++++ ENTRIES SHOWN ++++

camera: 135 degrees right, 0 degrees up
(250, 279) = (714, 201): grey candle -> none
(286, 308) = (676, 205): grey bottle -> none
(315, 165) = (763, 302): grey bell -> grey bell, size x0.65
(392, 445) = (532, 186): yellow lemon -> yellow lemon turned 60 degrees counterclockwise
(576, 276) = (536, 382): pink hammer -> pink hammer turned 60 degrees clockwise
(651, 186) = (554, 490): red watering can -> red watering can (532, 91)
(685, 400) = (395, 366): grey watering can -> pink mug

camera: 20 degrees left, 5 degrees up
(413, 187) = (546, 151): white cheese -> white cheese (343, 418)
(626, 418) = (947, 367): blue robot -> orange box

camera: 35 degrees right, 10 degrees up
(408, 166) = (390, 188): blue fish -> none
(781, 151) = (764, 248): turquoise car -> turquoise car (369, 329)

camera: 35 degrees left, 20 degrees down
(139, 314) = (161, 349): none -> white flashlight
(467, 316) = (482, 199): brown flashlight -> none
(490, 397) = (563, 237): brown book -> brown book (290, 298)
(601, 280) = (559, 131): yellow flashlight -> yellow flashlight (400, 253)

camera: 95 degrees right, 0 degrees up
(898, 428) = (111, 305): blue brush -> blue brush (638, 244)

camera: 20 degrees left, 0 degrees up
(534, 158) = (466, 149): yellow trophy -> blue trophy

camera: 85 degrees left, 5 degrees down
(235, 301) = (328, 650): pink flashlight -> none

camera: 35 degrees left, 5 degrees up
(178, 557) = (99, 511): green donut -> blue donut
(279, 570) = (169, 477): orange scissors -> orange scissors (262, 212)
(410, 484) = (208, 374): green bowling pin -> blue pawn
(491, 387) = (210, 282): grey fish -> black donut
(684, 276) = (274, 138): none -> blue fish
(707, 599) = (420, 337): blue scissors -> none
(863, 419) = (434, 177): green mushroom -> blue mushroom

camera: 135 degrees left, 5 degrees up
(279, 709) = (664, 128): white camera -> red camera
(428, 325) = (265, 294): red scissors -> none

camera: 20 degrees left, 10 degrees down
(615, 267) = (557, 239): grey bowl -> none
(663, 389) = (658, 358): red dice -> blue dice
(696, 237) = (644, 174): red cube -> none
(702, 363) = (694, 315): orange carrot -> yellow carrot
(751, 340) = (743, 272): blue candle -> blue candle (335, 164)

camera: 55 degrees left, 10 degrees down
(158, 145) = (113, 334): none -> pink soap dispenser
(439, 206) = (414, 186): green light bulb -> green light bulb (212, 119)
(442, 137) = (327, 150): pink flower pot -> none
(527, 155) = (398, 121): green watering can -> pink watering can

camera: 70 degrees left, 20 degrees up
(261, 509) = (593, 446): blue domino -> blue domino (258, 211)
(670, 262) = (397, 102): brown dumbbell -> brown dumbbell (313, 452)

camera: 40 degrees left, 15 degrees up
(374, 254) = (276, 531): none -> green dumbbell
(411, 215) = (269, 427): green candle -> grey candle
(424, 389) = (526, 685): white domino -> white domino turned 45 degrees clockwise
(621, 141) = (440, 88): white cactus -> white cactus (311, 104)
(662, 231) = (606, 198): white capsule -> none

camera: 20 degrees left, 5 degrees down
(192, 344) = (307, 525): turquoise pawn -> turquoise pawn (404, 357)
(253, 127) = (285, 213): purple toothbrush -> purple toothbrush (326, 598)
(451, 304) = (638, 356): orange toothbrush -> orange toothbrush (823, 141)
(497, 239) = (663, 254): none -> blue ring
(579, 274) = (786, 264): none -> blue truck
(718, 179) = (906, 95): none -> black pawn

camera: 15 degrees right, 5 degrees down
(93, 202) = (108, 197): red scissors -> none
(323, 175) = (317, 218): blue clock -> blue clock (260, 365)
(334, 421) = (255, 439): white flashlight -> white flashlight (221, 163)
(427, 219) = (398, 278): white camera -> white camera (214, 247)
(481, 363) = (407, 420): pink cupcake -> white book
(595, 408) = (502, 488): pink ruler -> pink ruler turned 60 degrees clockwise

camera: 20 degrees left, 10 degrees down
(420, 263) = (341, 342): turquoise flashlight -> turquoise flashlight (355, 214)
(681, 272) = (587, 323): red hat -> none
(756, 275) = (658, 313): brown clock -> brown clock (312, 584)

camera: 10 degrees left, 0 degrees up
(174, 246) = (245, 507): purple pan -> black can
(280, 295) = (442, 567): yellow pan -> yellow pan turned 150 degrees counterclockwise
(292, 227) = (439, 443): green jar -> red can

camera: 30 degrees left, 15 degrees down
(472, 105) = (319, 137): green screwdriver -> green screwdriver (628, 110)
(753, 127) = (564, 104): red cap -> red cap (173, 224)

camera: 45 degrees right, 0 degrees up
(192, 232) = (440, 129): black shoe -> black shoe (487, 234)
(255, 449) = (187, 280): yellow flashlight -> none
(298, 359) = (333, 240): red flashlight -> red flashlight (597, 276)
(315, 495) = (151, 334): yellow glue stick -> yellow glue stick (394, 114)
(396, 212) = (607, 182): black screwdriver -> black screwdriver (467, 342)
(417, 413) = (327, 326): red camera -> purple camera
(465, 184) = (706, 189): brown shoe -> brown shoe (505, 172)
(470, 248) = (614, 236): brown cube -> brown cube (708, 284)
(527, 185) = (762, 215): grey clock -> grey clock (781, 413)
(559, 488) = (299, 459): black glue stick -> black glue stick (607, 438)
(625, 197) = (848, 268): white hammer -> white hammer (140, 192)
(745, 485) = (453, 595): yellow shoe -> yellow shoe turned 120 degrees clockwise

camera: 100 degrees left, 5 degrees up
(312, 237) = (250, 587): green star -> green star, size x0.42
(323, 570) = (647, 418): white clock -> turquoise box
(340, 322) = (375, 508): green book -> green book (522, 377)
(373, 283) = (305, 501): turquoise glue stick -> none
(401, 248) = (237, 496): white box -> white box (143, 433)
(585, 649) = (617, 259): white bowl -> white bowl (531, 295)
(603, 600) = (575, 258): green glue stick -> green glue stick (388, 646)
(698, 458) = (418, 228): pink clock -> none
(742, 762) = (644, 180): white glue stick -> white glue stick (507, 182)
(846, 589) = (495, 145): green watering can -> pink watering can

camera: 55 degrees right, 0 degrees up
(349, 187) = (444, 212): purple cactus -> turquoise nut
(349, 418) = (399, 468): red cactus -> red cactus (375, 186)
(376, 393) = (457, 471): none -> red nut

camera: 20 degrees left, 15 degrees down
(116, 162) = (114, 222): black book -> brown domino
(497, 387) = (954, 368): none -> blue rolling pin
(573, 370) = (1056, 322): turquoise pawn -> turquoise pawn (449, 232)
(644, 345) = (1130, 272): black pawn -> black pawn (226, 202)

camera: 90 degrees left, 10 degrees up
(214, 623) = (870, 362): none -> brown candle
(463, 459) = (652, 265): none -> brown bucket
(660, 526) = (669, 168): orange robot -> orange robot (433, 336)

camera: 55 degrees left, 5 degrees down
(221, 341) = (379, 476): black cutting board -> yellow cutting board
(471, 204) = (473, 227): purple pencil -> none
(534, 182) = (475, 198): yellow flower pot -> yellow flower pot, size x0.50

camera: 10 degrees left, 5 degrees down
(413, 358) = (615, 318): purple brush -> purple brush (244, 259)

++++

## AIM OF THE TASK
Copy out the data above, word for word.

## RESPONSE AREA
camera: 135 degrees right, 0 degrees up
(250, 279) = (714, 201): grey candle -> none
(286, 308) = (676, 205): grey bottle -> none
(315, 165) = (763, 302): grey bell -> grey bell, size x0.65
(392, 445) = (532, 186): yellow lemon -> yellow lemon turned 60 degrees counterclockwise
(576, 276) = (536, 382): pink hammer -> pink hammer turned 60 degrees clockwise
(651, 186) = (554, 490): red watering can -> red watering can (532, 91)
(685, 400) = (395, 366): grey watering can -> pink mug

camera: 20 degrees left, 5 degrees up
(413, 187) = (546, 151): white cheese -> white cheese (343, 418)
(626, 418) = (947, 367): blue robot -> orange box

camera: 35 degrees right, 10 degrees up
(408, 166) = (390, 188): blue fish -> none
(781, 151) = (764, 248): turquoise car -> turquoise car (369, 329)

camera: 35 degrees left, 20 degrees down
(139, 314) = (161, 349): none -> white flashlight
(467, 316) = (482, 199): brown flashlight -> none
(490, 397) = (563, 237): brown book -> brown book (290, 298)
(601, 280) = (559, 131): yellow flashlight -> yellow flashlight (400, 253)

camera: 95 degrees right, 0 degrees up
(898, 428) = (111, 305): blue brush -> blue brush (638, 244)

camera: 20 degrees left, 0 degrees up
(534, 158) = (466, 149): yellow trophy -> blue trophy

camera: 85 degrees left, 5 degrees down
(235, 301) = (328, 650): pink flashlight -> none

camera: 35 degrees left, 5 degrees up
(178, 557) = (99, 511): green donut -> blue donut
(279, 570) = (169, 477): orange scissors -> orange scissors (262, 212)
(410, 484) = (208, 374): green bowling pin -> blue pawn
(491, 387) = (210, 282): grey fish -> black donut
(684, 276) = (274, 138): none -> blue fish
(707, 599) = (420, 337): blue scissors -> none
(863, 419) = (434, 177): green mushroom -> blue mushroom

camera: 135 degrees left, 5 degrees up
(279, 709) = (664, 128): white camera -> red camera
(428, 325) = (265, 294): red scissors -> none

camera: 20 degrees left, 10 degrees down
(615, 267) = (557, 239): grey bowl -> none
(663, 389) = (658, 358): red dice -> blue dice
(696, 237) = (644, 174): red cube -> none
(702, 363) = (694, 315): orange carrot -> yellow carrot
(751, 340) = (743, 272): blue candle -> blue candle (335, 164)

camera: 55 degrees left, 10 degrees down
(158, 145) = (113, 334): none -> pink soap dispenser
(439, 206) = (414, 186): green light bulb -> green light bulb (212, 119)
(442, 137) = (327, 150): pink flower pot -> none
(527, 155) = (398, 121): green watering can -> pink watering can

camera: 70 degrees left, 20 degrees up
(261, 509) = (593, 446): blue domino -> blue domino (258, 211)
(670, 262) = (397, 102): brown dumbbell -> brown dumbbell (313, 452)

camera: 40 degrees left, 15 degrees up
(374, 254) = (276, 531): none -> green dumbbell
(411, 215) = (269, 427): green candle -> grey candle
(424, 389) = (526, 685): white domino -> white domino turned 45 degrees clockwise
(621, 141) = (440, 88): white cactus -> white cactus (311, 104)
(662, 231) = (606, 198): white capsule -> none

camera: 20 degrees left, 5 degrees down
(192, 344) = (307, 525): turquoise pawn -> turquoise pawn (404, 357)
(253, 127) = (285, 213): purple toothbrush -> purple toothbrush (326, 598)
(451, 304) = (638, 356): orange toothbrush -> orange toothbrush (823, 141)
(497, 239) = (663, 254): none -> blue ring
(579, 274) = (786, 264): none -> blue truck
(718, 179) = (906, 95): none -> black pawn

camera: 15 degrees right, 5 degrees down
(93, 202) = (108, 197): red scissors -> none
(323, 175) = (317, 218): blue clock -> blue clock (260, 365)
(334, 421) = (255, 439): white flashlight -> white flashlight (221, 163)
(427, 219) = (398, 278): white camera -> white camera (214, 247)
(481, 363) = (407, 420): pink cupcake -> white book
(595, 408) = (502, 488): pink ruler -> pink ruler turned 60 degrees clockwise

camera: 20 degrees left, 10 degrees down
(420, 263) = (341, 342): turquoise flashlight -> turquoise flashlight (355, 214)
(681, 272) = (587, 323): red hat -> none
(756, 275) = (658, 313): brown clock -> brown clock (312, 584)

camera: 10 degrees left, 0 degrees up
(174, 246) = (245, 507): purple pan -> black can
(280, 295) = (442, 567): yellow pan -> yellow pan turned 150 degrees counterclockwise
(292, 227) = (439, 443): green jar -> red can

camera: 30 degrees left, 15 degrees down
(472, 105) = (319, 137): green screwdriver -> green screwdriver (628, 110)
(753, 127) = (564, 104): red cap -> red cap (173, 224)

camera: 45 degrees right, 0 degrees up
(192, 232) = (440, 129): black shoe -> black shoe (487, 234)
(255, 449) = (187, 280): yellow flashlight -> none
(298, 359) = (333, 240): red flashlight -> red flashlight (597, 276)
(315, 495) = (151, 334): yellow glue stick -> yellow glue stick (394, 114)
(396, 212) = (607, 182): black screwdriver -> black screwdriver (467, 342)
(417, 413) = (327, 326): red camera -> purple camera
(465, 184) = (706, 189): brown shoe -> brown shoe (505, 172)
(470, 248) = (614, 236): brown cube -> brown cube (708, 284)
(527, 185) = (762, 215): grey clock -> grey clock (781, 413)
(559, 488) = (299, 459): black glue stick -> black glue stick (607, 438)
(625, 197) = (848, 268): white hammer -> white hammer (140, 192)
(745, 485) = (453, 595): yellow shoe -> yellow shoe turned 120 degrees clockwise

camera: 100 degrees left, 5 degrees up
(312, 237) = (250, 587): green star -> green star, size x0.42
(323, 570) = (647, 418): white clock -> turquoise box
(340, 322) = (375, 508): green book -> green book (522, 377)
(373, 283) = (305, 501): turquoise glue stick -> none
(401, 248) = (237, 496): white box -> white box (143, 433)
(585, 649) = (617, 259): white bowl -> white bowl (531, 295)
(603, 600) = (575, 258): green glue stick -> green glue stick (388, 646)
(698, 458) = (418, 228): pink clock -> none
(742, 762) = (644, 180): white glue stick -> white glue stick (507, 182)
(846, 589) = (495, 145): green watering can -> pink watering can

camera: 55 degrees right, 0 degrees up
(349, 187) = (444, 212): purple cactus -> turquoise nut
(349, 418) = (399, 468): red cactus -> red cactus (375, 186)
(376, 393) = (457, 471): none -> red nut

camera: 20 degrees left, 15 degrees down
(116, 162) = (114, 222): black book -> brown domino
(497, 387) = (954, 368): none -> blue rolling pin
(573, 370) = (1056, 322): turquoise pawn -> turquoise pawn (449, 232)
(644, 345) = (1130, 272): black pawn -> black pawn (226, 202)

camera: 90 degrees left, 10 degrees up
(214, 623) = (870, 362): none -> brown candle
(463, 459) = (652, 265): none -> brown bucket
(660, 526) = (669, 168): orange robot -> orange robot (433, 336)

camera: 55 degrees left, 5 degrees down
(221, 341) = (379, 476): black cutting board -> yellow cutting board
(471, 204) = (473, 227): purple pencil -> none
(534, 182) = (475, 198): yellow flower pot -> yellow flower pot, size x0.50

camera: 10 degrees left, 5 degrees down
(413, 358) = (615, 318): purple brush -> purple brush (244, 259)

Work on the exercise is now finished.